● YOUR ASSIGNMENT
From first line to last, give the records again word for word and omit the pictures.

● PROVIDED DATA
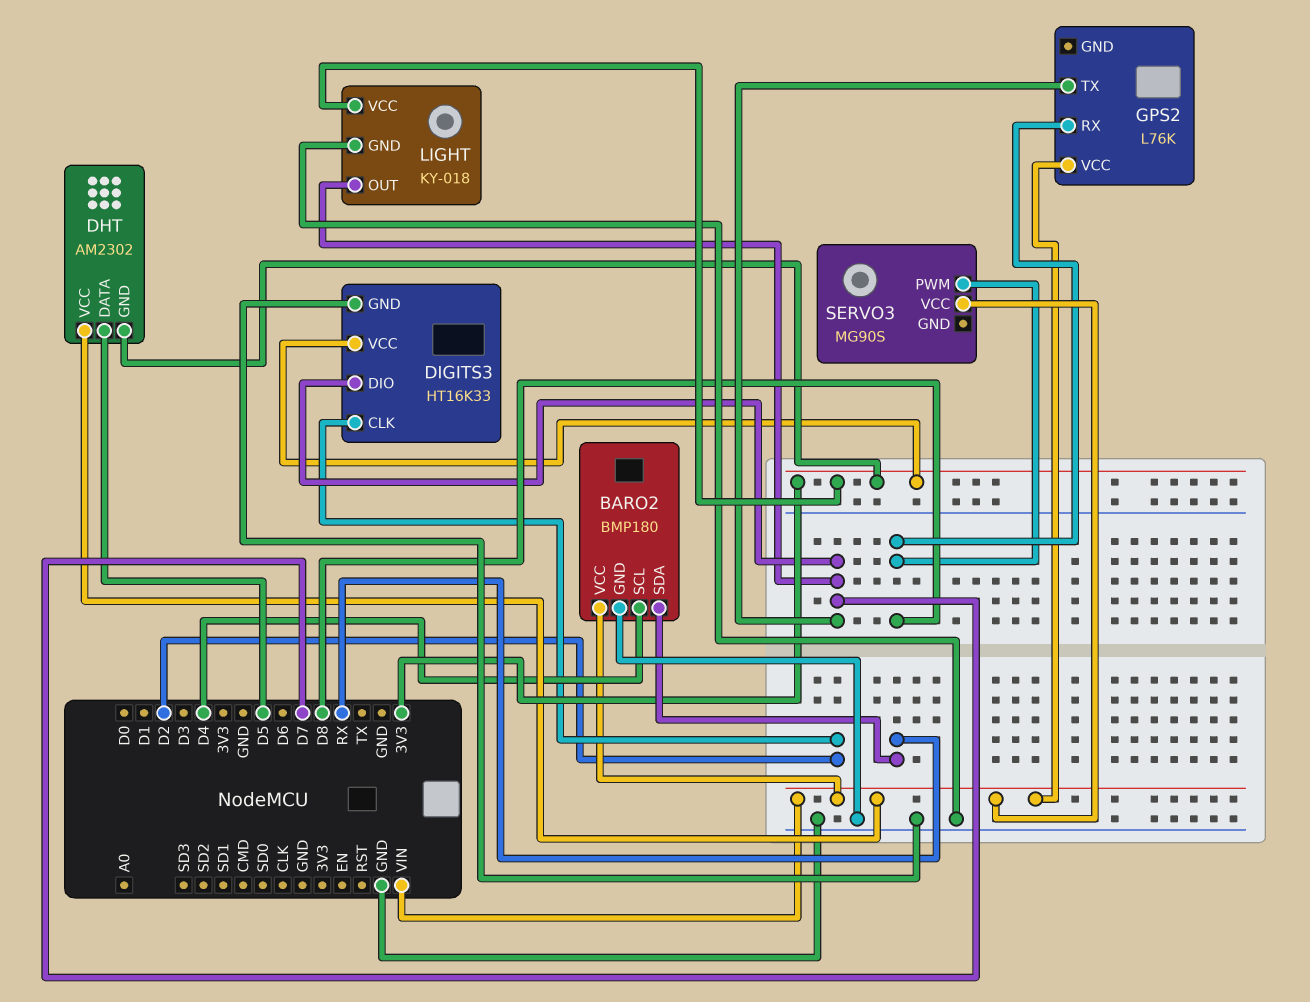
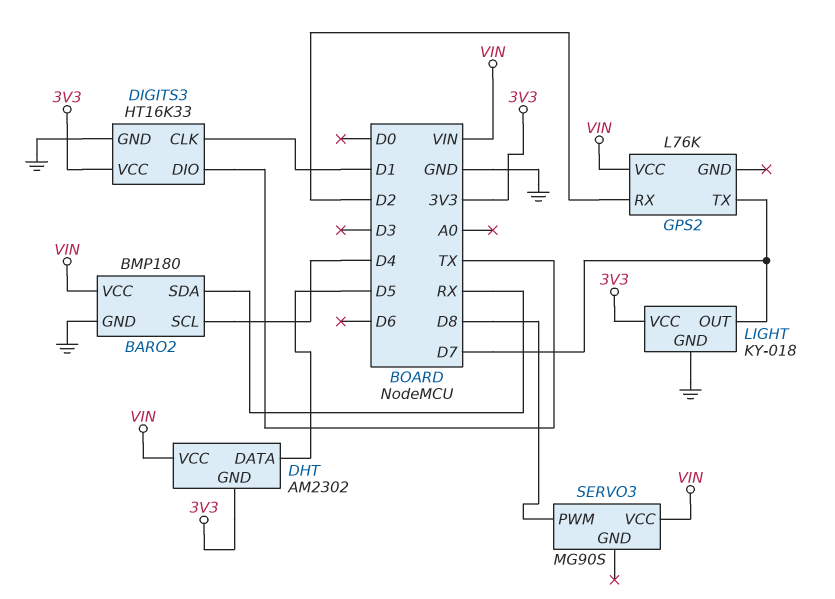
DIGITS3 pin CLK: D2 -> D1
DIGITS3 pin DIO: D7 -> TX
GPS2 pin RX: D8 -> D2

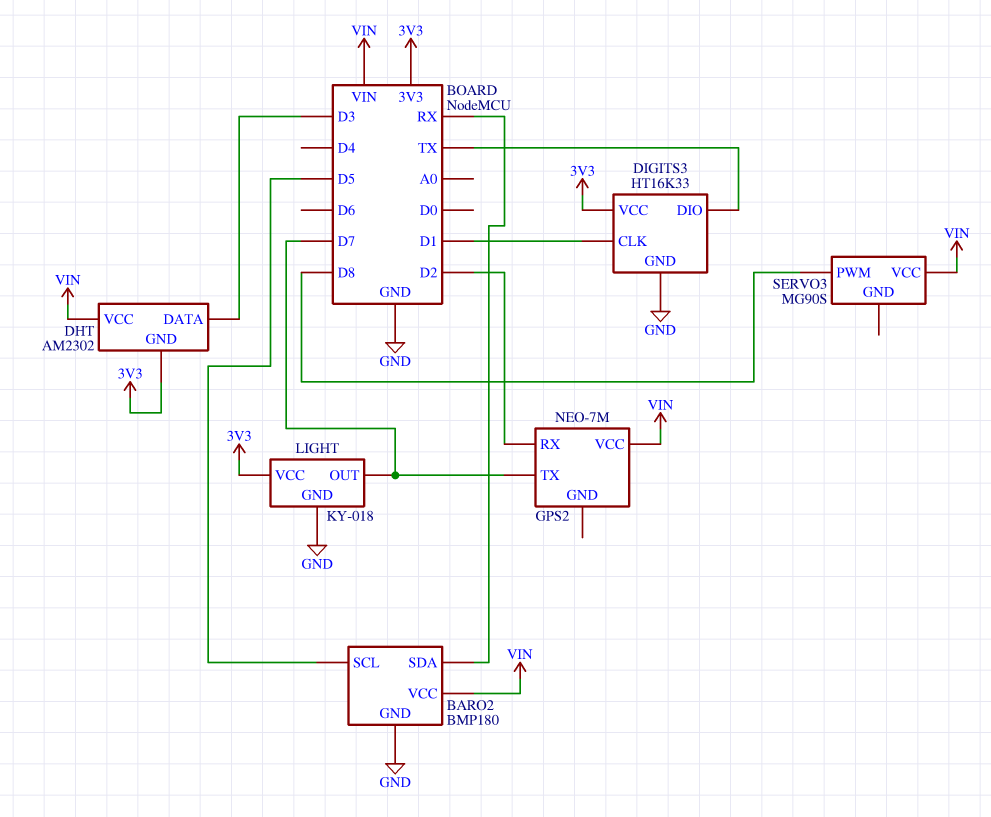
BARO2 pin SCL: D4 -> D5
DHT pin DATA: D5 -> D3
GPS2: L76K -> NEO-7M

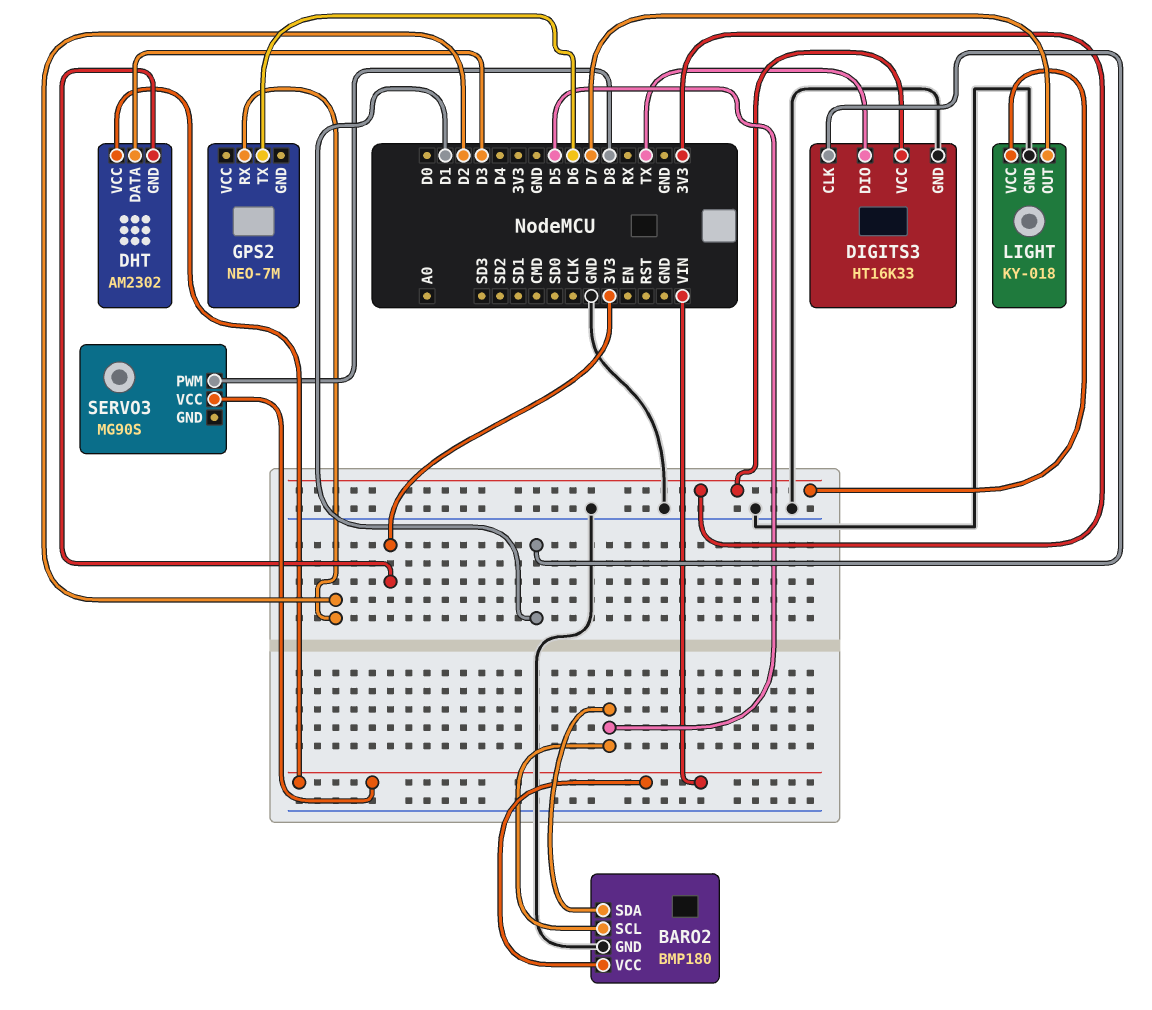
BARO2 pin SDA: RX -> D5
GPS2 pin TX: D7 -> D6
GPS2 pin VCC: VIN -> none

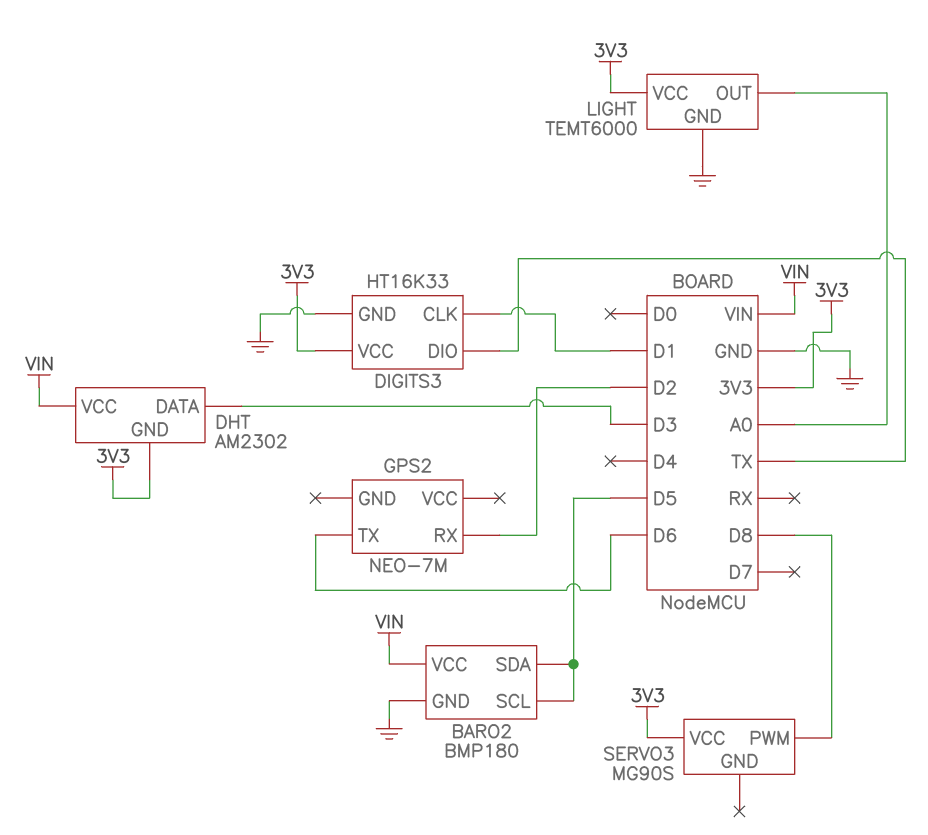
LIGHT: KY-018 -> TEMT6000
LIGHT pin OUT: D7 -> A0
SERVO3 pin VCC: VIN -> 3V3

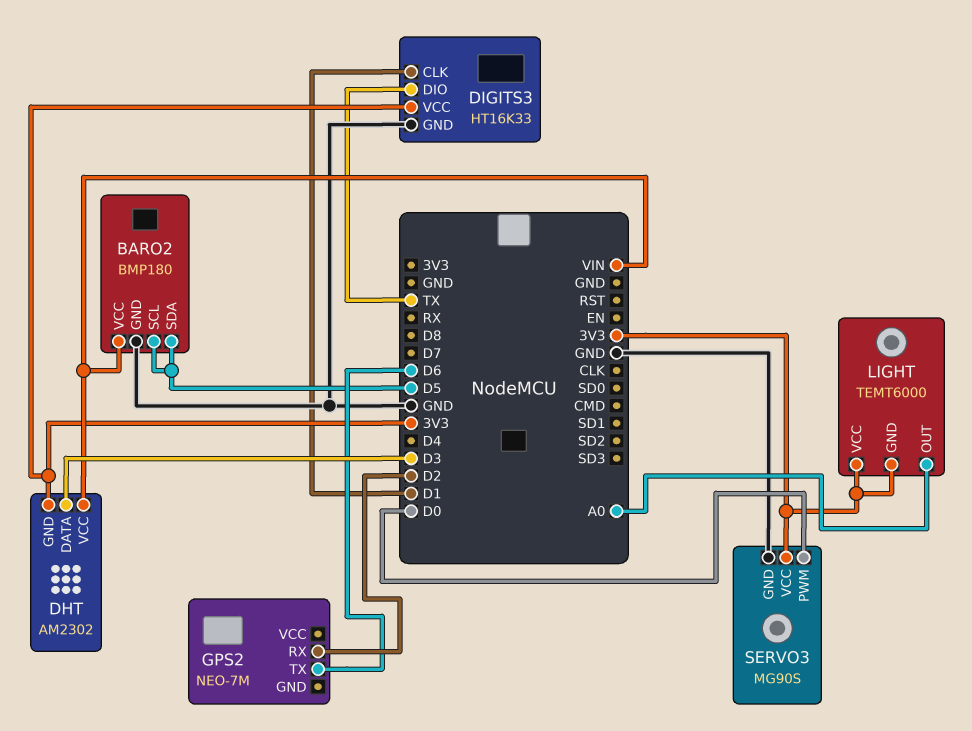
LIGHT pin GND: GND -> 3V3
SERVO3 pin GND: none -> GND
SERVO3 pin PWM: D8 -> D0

● EXERCISE SOLUTION
DIGITS3 pin CLK: D2 -> D1
DIGITS3 pin DIO: D7 -> TX
GPS2 pin RX: D8 -> D2

BARO2 pin SCL: D4 -> D5
DHT pin DATA: D5 -> D3
GPS2: L76K -> NEO-7M

BARO2 pin SDA: RX -> D5
GPS2 pin TX: D7 -> D6
GPS2 pin VCC: VIN -> none

LIGHT: KY-018 -> TEMT6000
LIGHT pin OUT: D7 -> A0
SERVO3 pin VCC: VIN -> 3V3

LIGHT pin GND: GND -> 3V3
SERVO3 pin GND: none -> GND
SERVO3 pin PWM: D8 -> D0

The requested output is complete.